Object state comparisons:
__________________________________________________
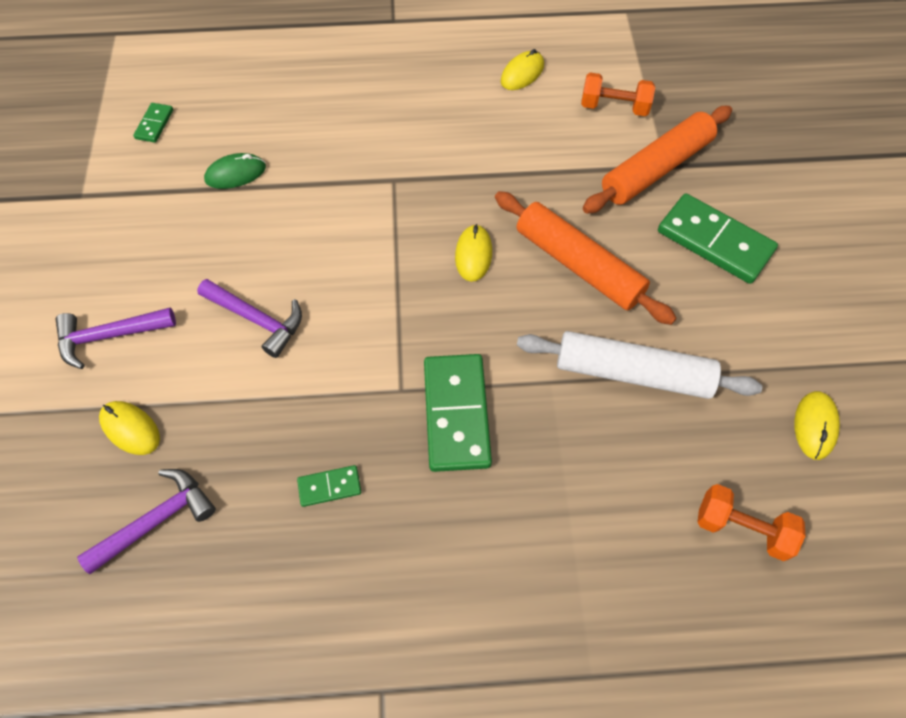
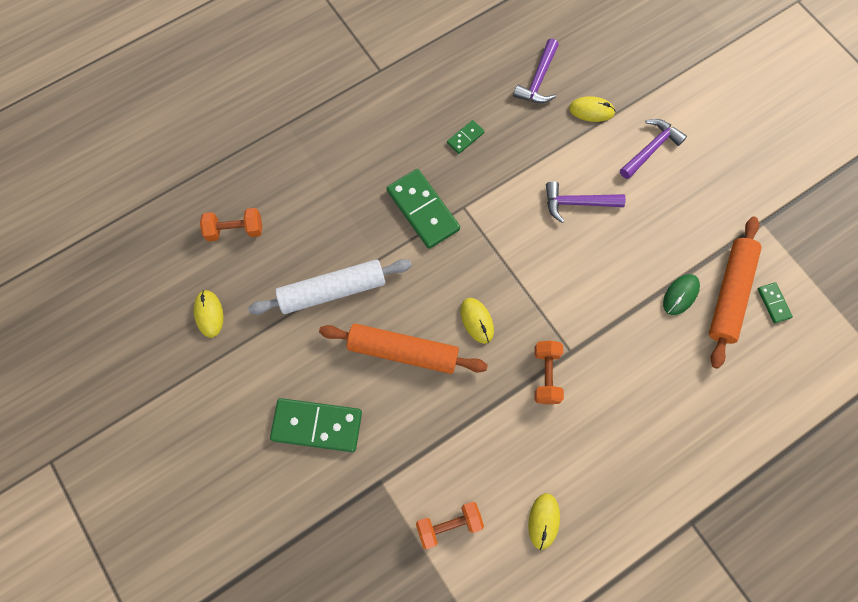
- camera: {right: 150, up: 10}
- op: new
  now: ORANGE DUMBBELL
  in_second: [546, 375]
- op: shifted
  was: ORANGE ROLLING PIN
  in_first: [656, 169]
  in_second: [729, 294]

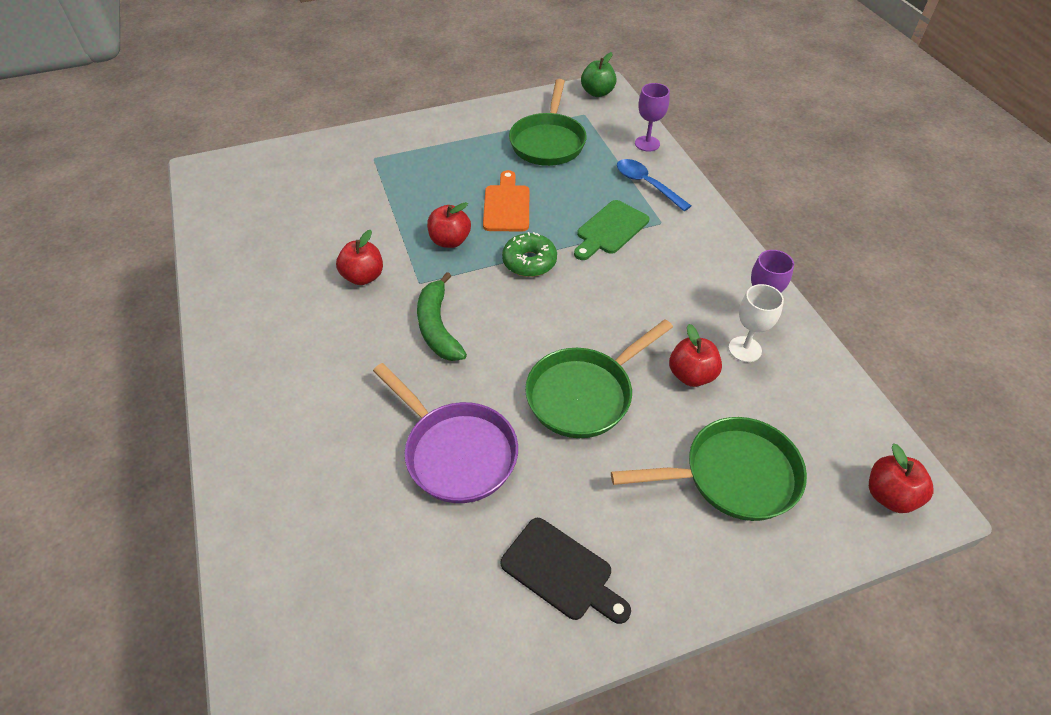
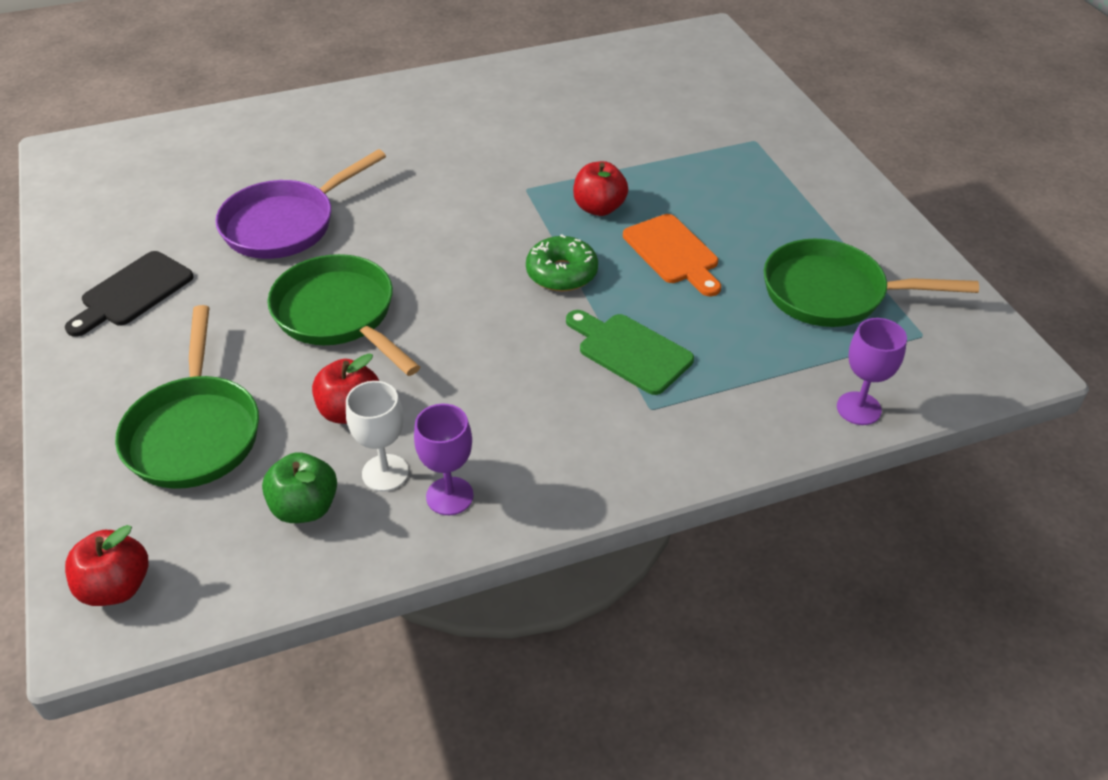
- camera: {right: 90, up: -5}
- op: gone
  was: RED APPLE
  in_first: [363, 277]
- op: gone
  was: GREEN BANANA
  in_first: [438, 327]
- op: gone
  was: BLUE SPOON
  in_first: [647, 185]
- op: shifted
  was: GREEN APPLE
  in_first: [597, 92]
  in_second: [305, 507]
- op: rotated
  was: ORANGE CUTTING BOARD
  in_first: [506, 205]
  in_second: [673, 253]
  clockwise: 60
__________________________________________________
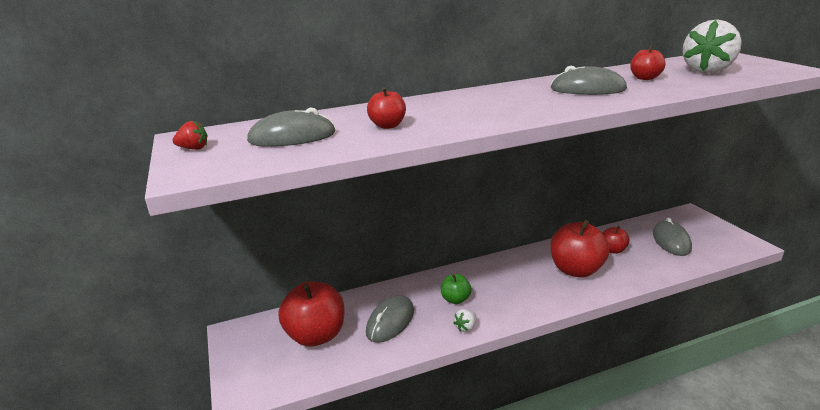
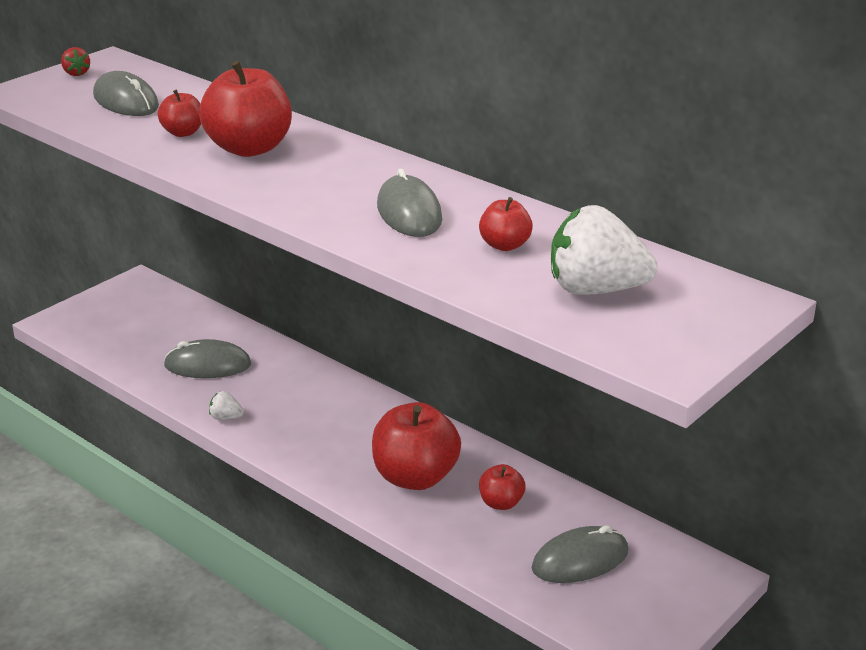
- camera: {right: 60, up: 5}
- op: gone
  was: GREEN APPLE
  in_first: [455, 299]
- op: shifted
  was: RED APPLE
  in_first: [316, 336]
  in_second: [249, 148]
__________________________________________________
Copy the lines above exactly, beginning at the line that has "in_second: [546, 375]" and stopping after the line that has "in_first: [656, 169]", and omit the rest.

> _Solution_
  in_second: [546, 375]
- op: shifted
  was: ORANGE ROLLING PIN
  in_first: [656, 169]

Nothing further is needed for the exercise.